[Opening MATERIAL SUPPLIED section]
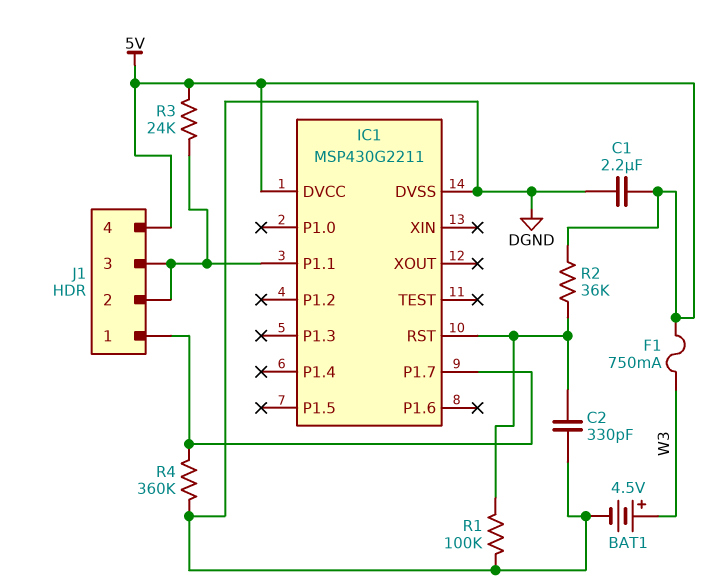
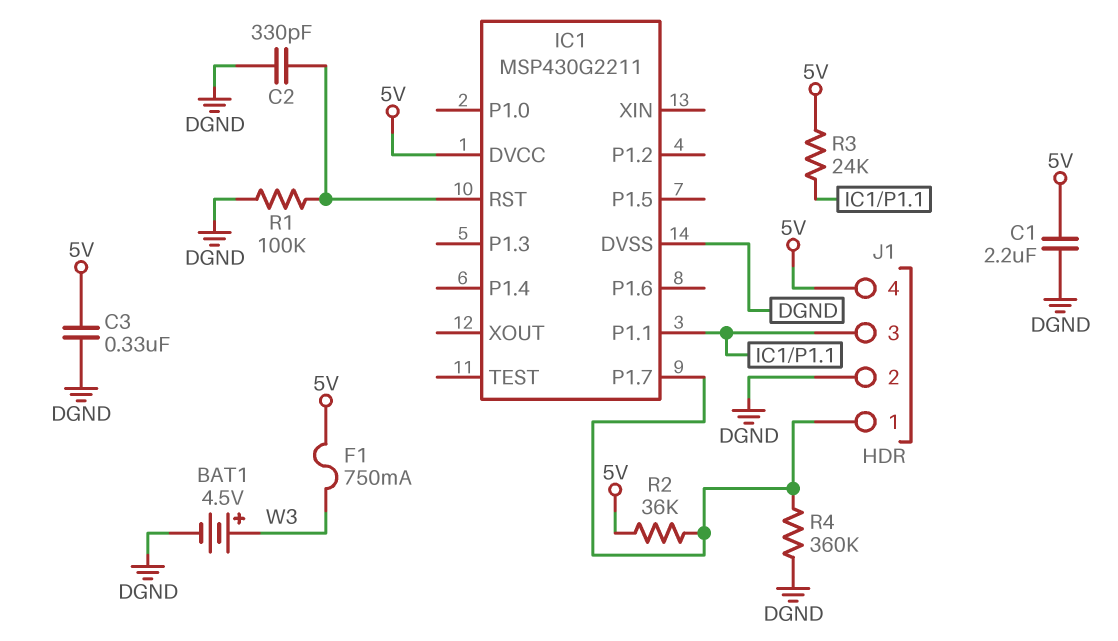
C3: none -> 330nF (5V, DGND)
J1 pin 2: IC1/P1.1 -> DGND
R2: 36k (5V, IC1/RST) -> 36k (5V, IC1/P1.7)

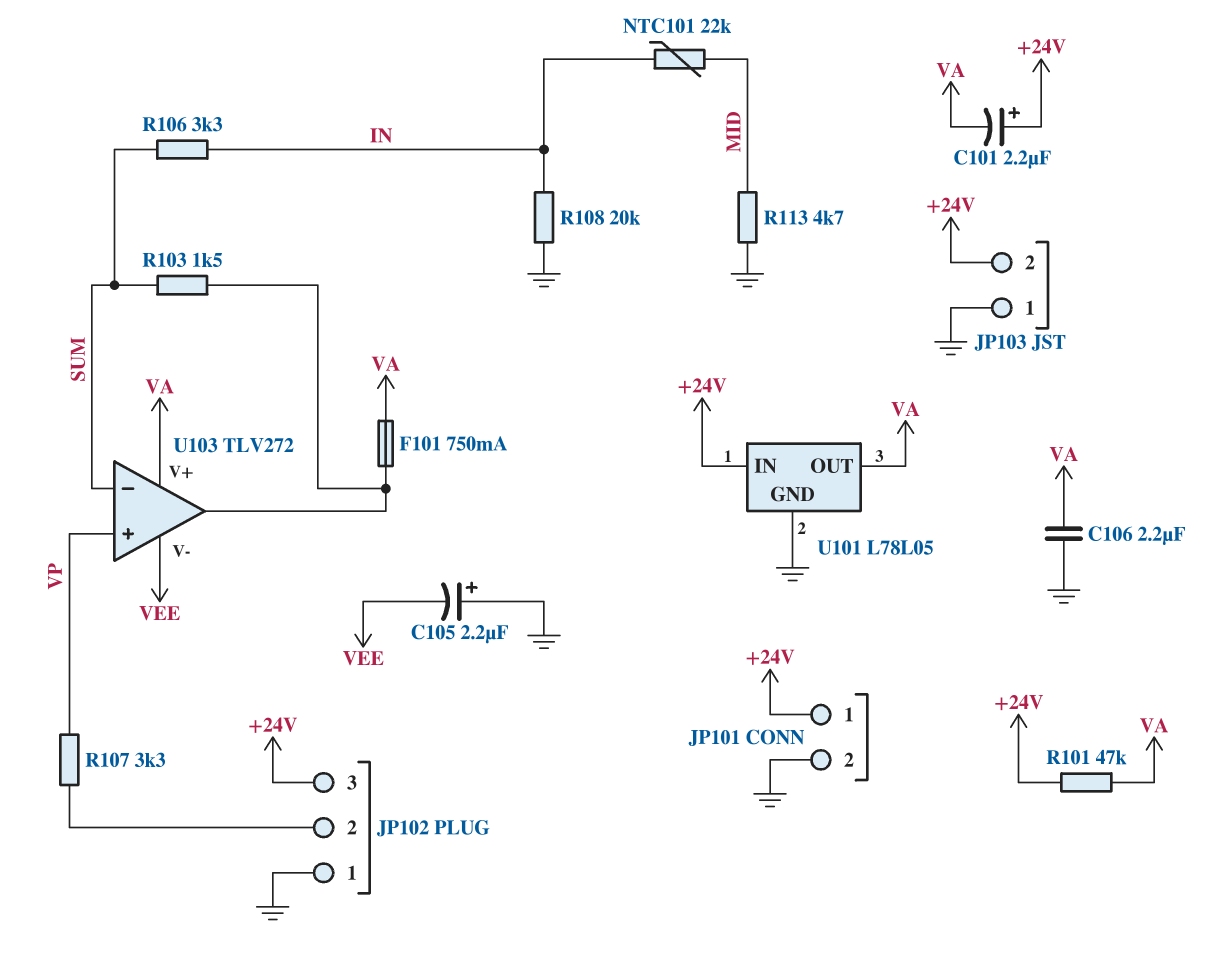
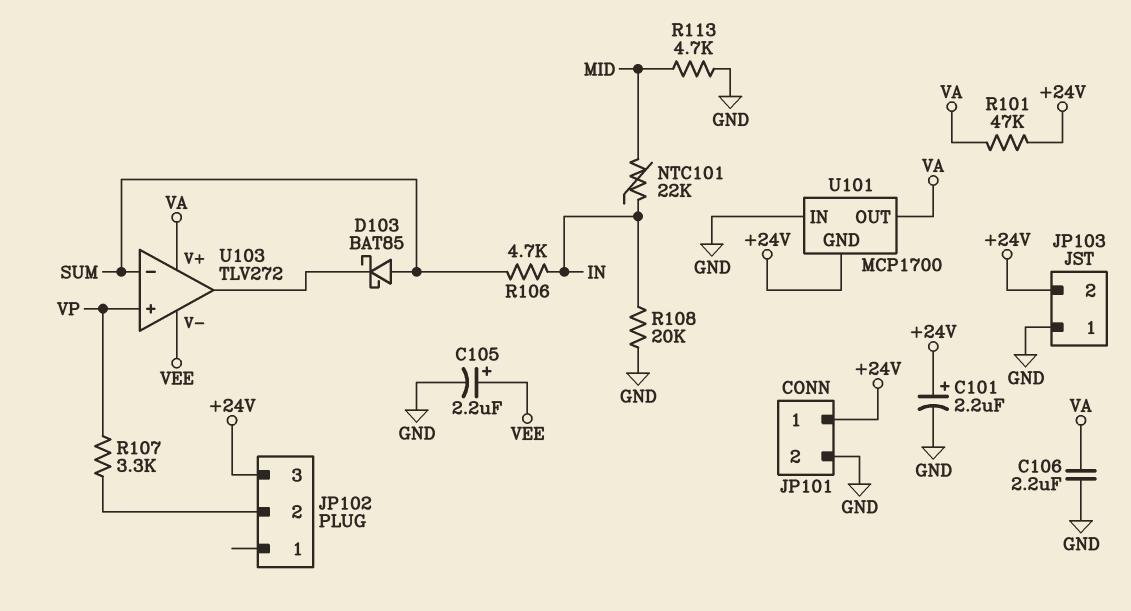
C101: 2.2uF (plus +24V, minus VA) -> 2.2uF (plus +24V, minus GND)
C105: 2.2uF (plus GND, minus VEE) -> 2.2uF (plus VEE, minus GND)
D103: none -> schottky BAT85 (A SUM, K U103/out)
F101: 750mA (U103/out, VA) -> none
JP102 pin 1: GND -> none
R103: 1.5k (SUM, U103/out) -> none
R106: 3.3k (IN, SUM) -> 4.7k (IN, SUM)
U101: L78L05 -> MCP1700
U101 pin GND: GND -> +24V
U101 pin IN: +24V -> GND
[Closing MATERIAL SUPPLIED section]
(WORK ORDER) Before printing the records again, strip out the pictures; change nothing else.

(TASK SOLUTION)
C3: none -> 330nF (5V, DGND)
J1 pin 2: IC1/P1.1 -> DGND
R2: 36k (5V, IC1/RST) -> 36k (5V, IC1/P1.7)

C101: 2.2uF (plus +24V, minus VA) -> 2.2uF (plus +24V, minus GND)
C105: 2.2uF (plus GND, minus VEE) -> 2.2uF (plus VEE, minus GND)
D103: none -> schottky BAT85 (A SUM, K U103/out)
F101: 750mA (U103/out, VA) -> none
JP102 pin 1: GND -> none
R103: 1.5k (SUM, U103/out) -> none
R106: 3.3k (IN, SUM) -> 4.7k (IN, SUM)
U101: L78L05 -> MCP1700
U101 pin GND: GND -> +24V
U101 pin IN: +24V -> GND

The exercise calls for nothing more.